>>>>>

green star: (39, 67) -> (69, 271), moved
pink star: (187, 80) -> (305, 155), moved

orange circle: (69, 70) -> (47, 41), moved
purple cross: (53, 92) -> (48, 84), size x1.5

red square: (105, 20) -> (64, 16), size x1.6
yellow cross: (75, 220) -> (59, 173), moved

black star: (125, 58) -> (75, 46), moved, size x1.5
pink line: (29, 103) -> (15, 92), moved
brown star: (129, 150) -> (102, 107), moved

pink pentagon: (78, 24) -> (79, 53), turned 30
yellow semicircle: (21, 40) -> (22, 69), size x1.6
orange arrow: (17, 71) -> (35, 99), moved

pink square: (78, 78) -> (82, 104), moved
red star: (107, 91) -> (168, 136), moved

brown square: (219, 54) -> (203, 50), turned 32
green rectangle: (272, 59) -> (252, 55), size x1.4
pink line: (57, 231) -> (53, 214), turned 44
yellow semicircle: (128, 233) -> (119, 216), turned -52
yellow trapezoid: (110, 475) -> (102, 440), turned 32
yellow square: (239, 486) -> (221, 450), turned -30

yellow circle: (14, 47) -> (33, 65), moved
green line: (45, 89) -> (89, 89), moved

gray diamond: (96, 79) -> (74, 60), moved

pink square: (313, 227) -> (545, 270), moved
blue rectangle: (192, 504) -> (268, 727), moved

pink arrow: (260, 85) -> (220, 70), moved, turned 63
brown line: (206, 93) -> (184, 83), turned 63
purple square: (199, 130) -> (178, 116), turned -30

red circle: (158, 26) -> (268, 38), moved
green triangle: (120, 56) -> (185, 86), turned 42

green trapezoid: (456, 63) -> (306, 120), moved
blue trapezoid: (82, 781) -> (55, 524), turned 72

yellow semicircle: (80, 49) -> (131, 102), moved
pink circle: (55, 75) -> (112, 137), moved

<<<<<

Looking at the entries above, say how many lines contain the word "turned". Nothing but the number is needed.

_Task solution_: 11